→ PROVIDED INFORMATION:
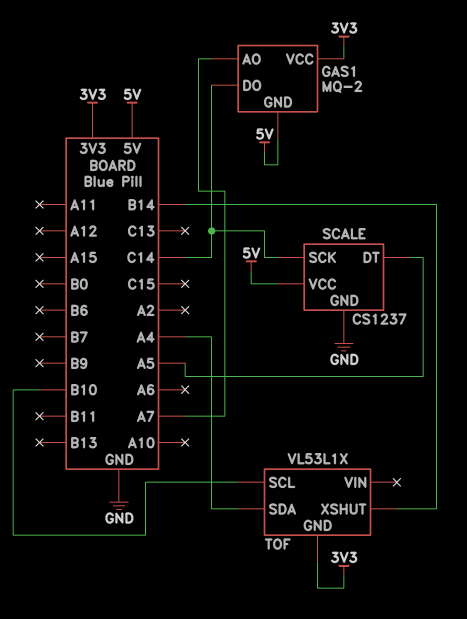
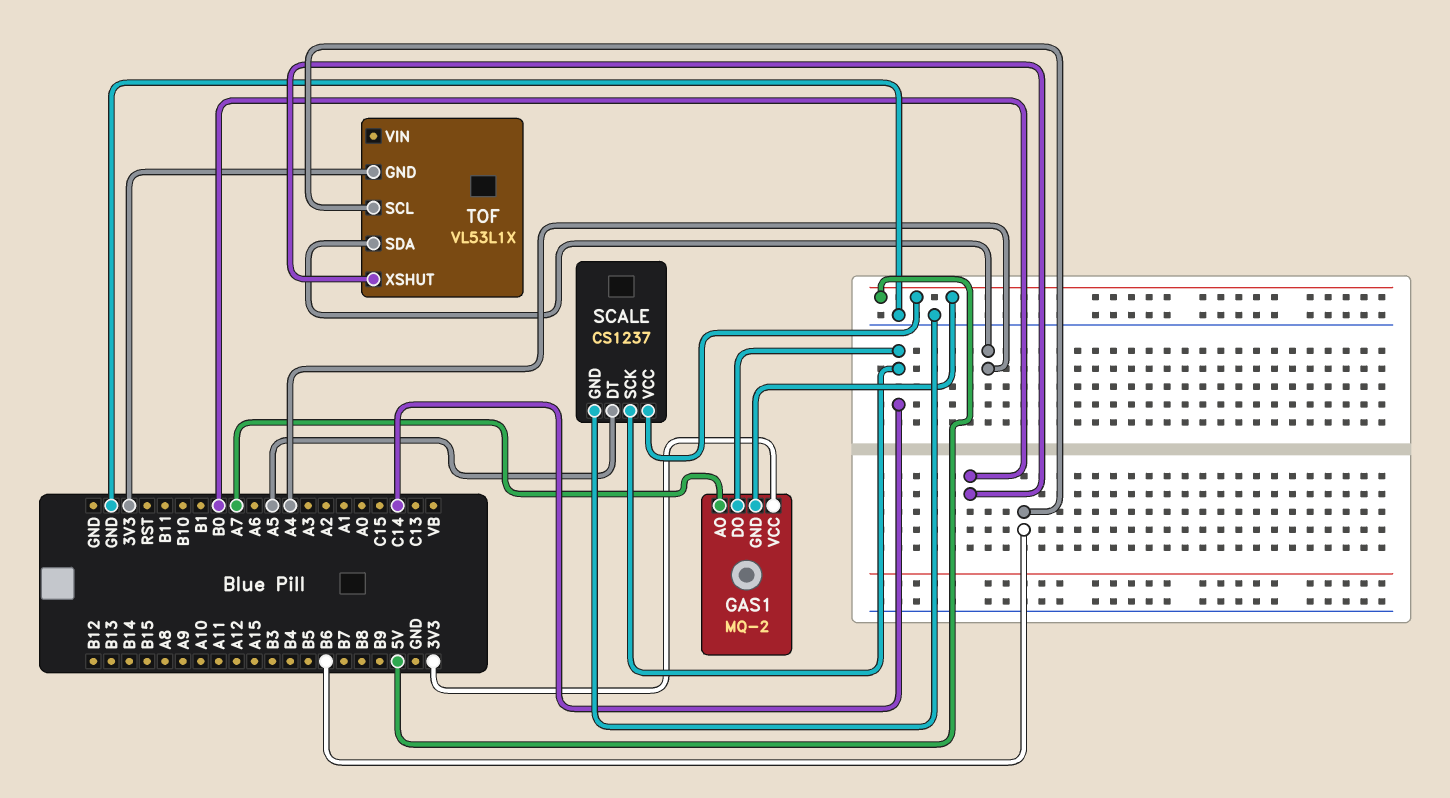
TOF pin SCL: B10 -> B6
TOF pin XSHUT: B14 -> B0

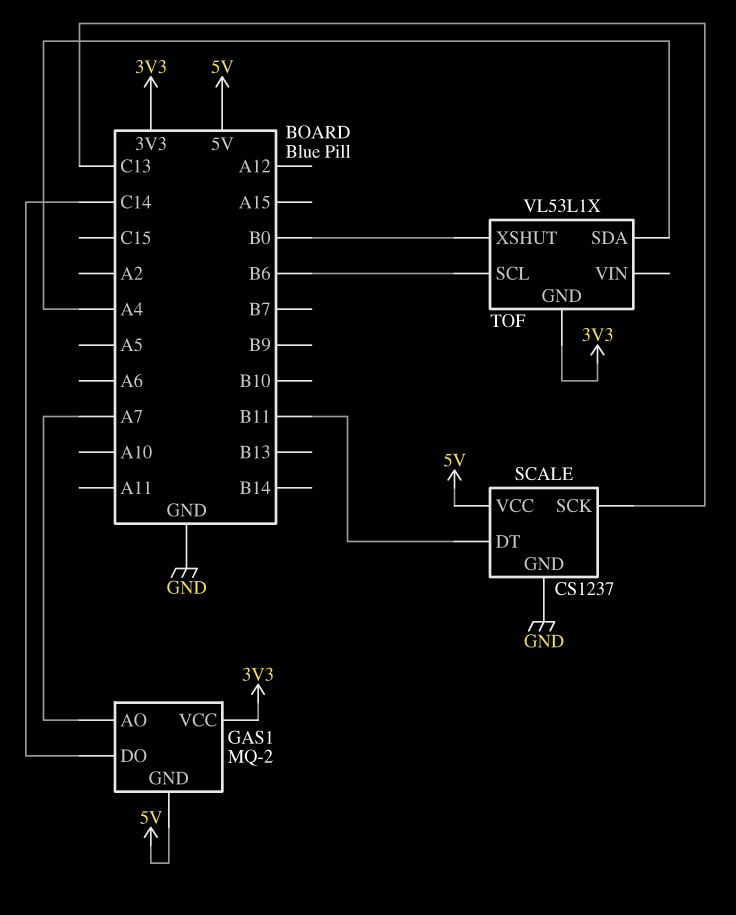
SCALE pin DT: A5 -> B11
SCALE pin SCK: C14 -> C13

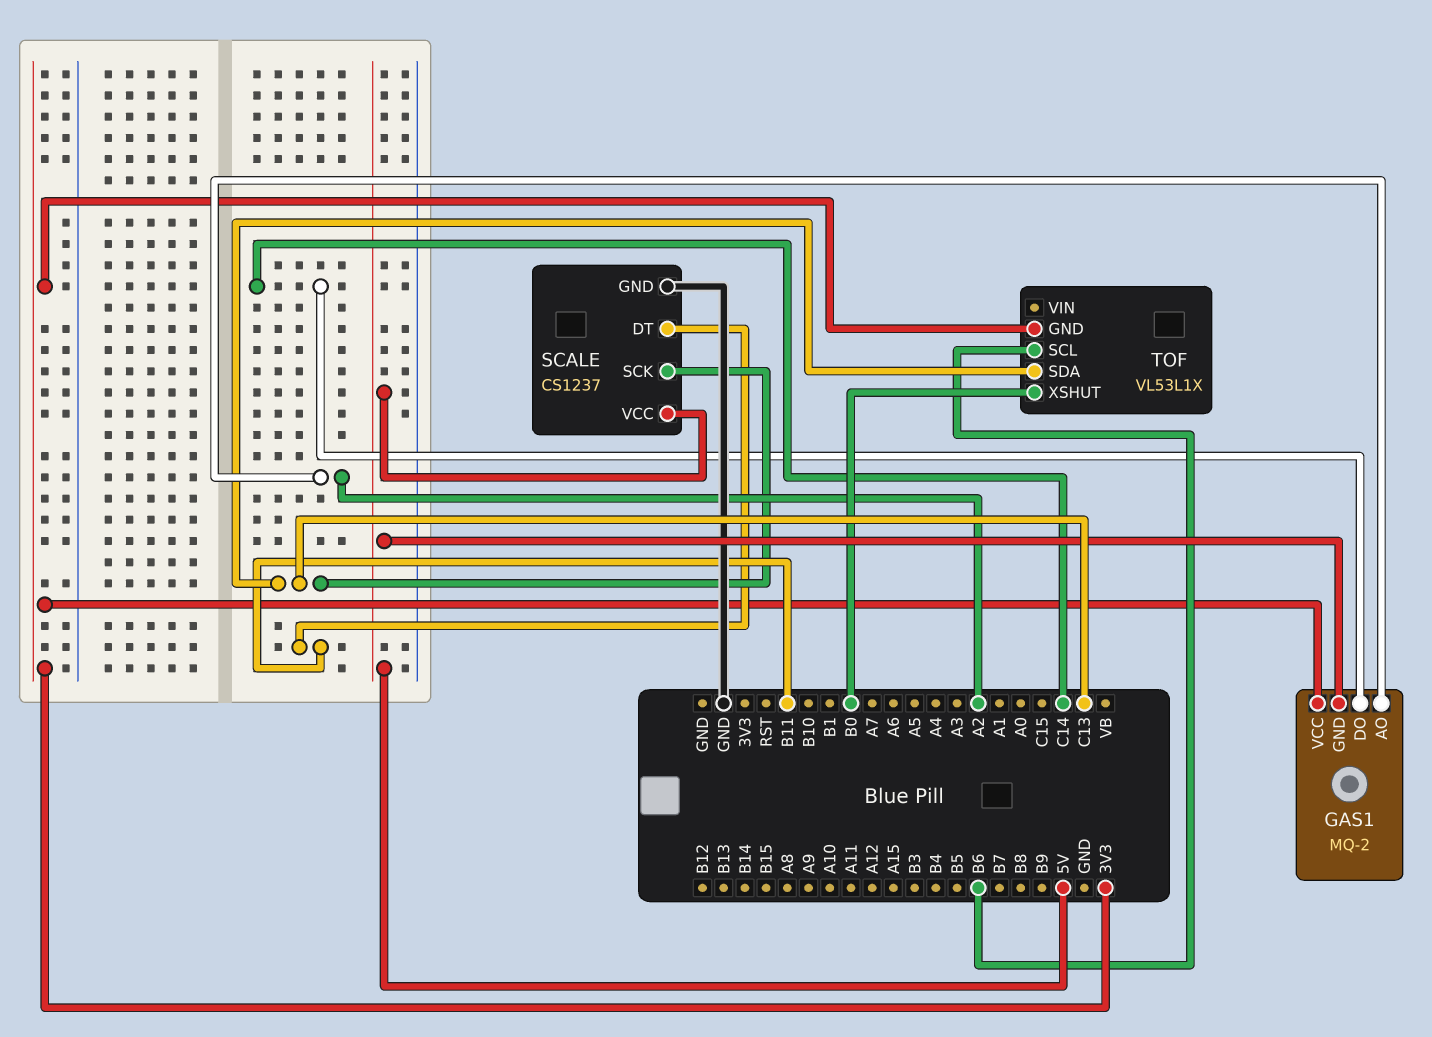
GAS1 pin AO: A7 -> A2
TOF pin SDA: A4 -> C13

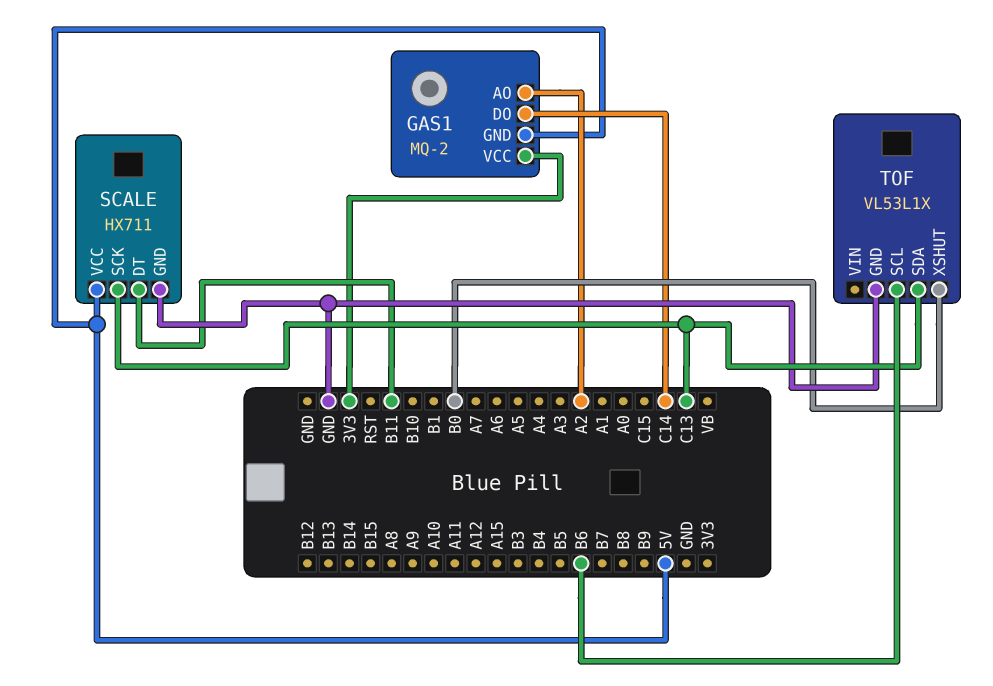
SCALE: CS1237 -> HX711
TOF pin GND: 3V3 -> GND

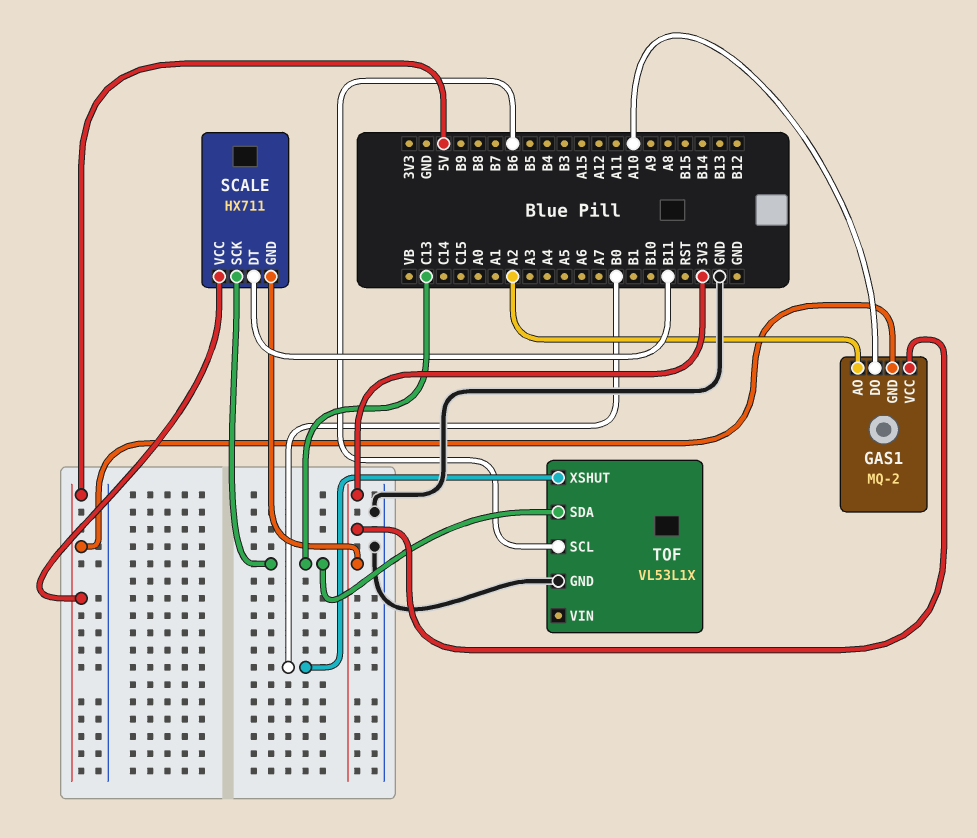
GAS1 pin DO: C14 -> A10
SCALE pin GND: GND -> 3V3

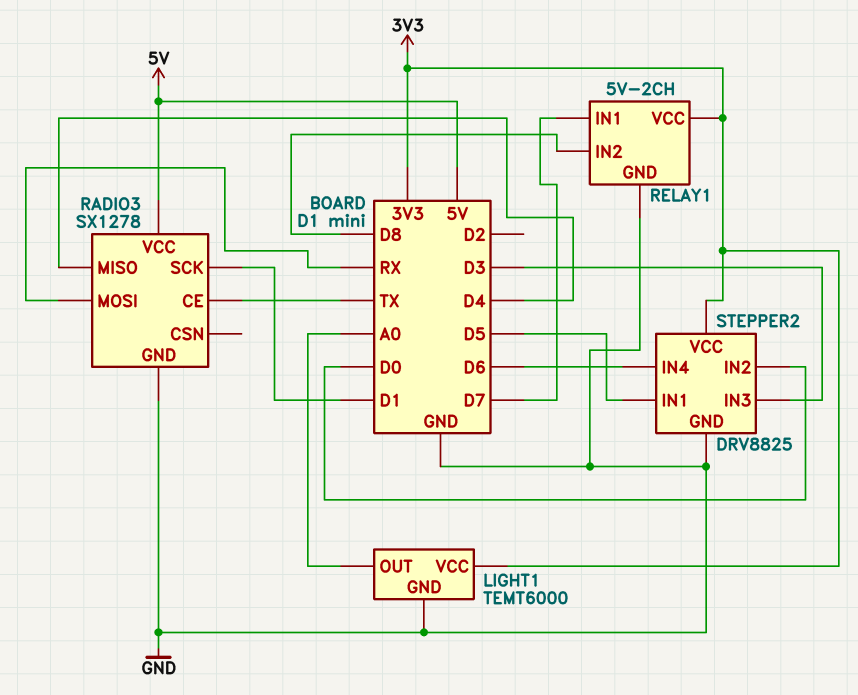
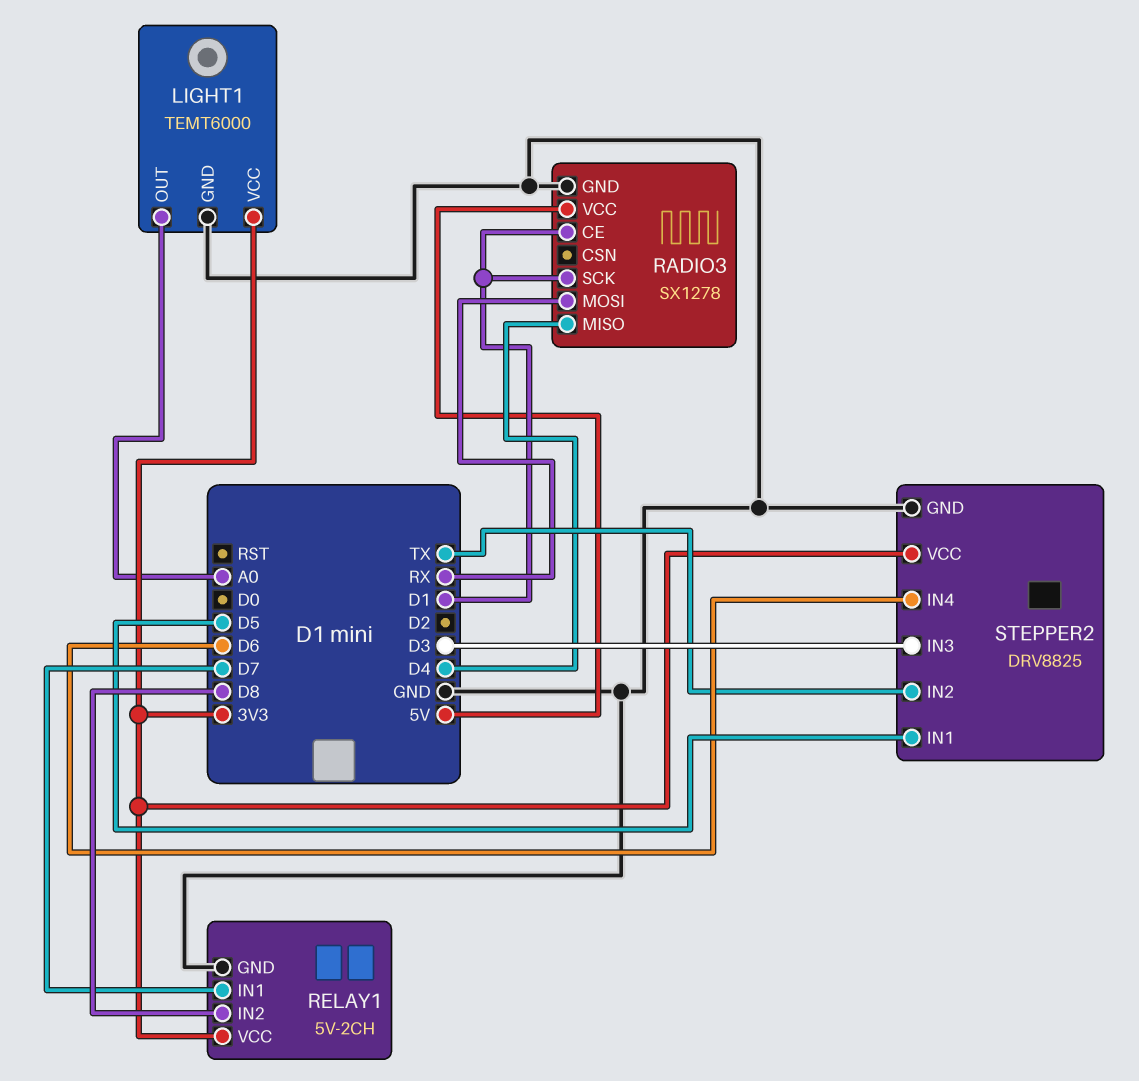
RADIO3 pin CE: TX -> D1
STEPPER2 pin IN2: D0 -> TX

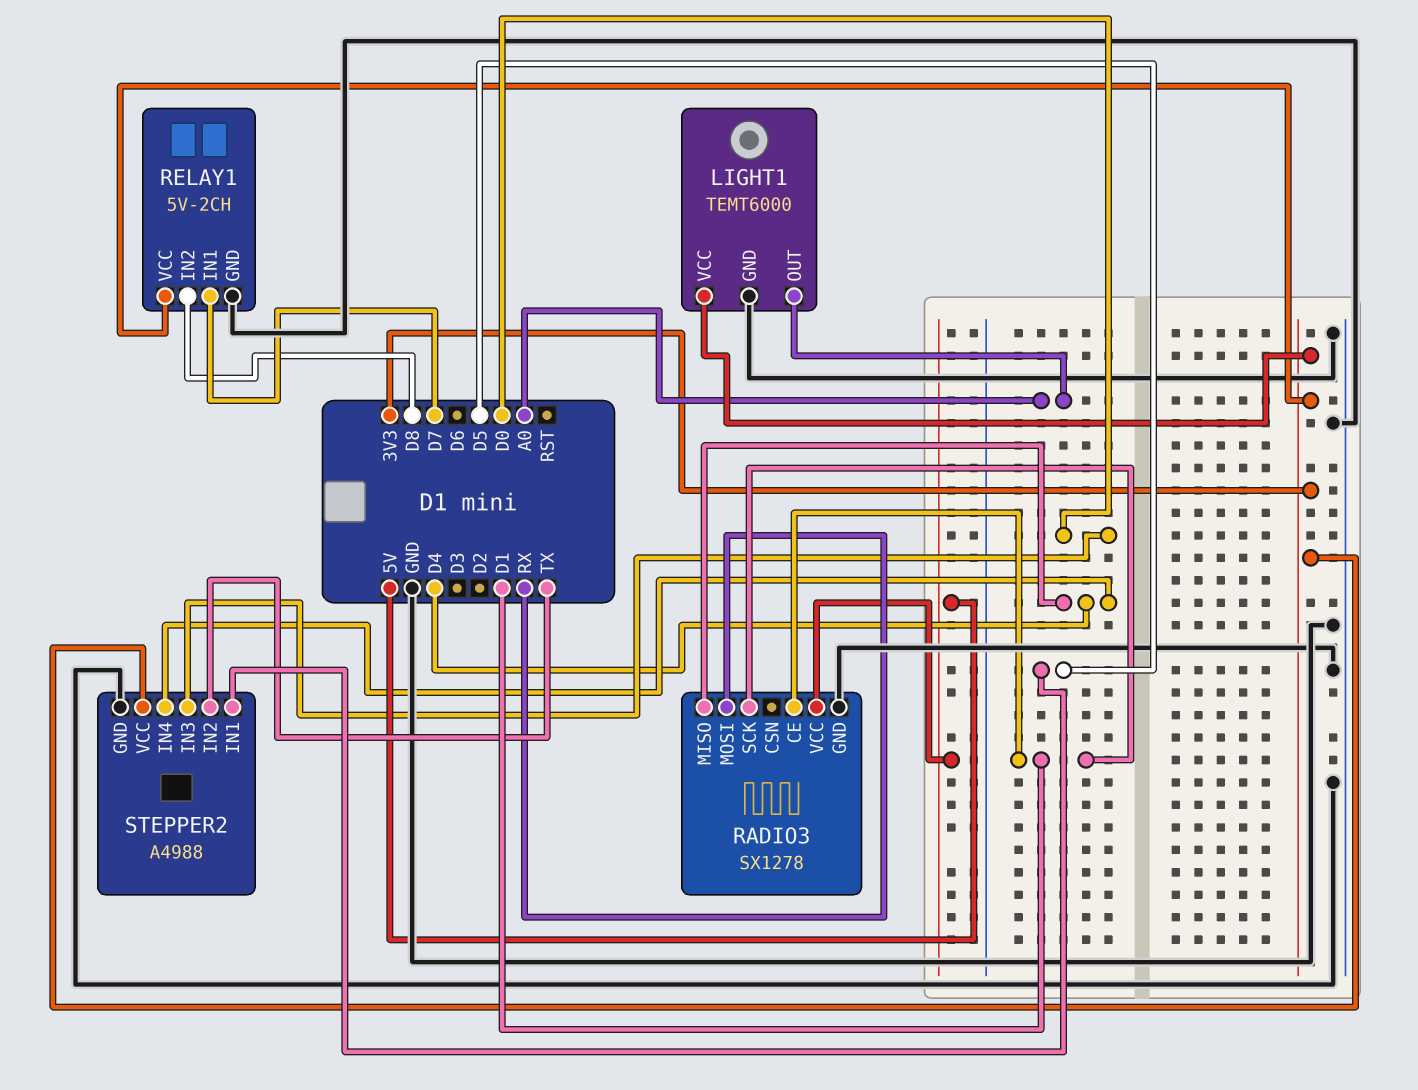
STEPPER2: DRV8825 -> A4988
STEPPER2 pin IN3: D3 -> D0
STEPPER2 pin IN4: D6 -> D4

→ ACTIVITY: Each line above that includes "SCALE" counts once; state the total and nothing more.

→ RESPONSE AREA: 4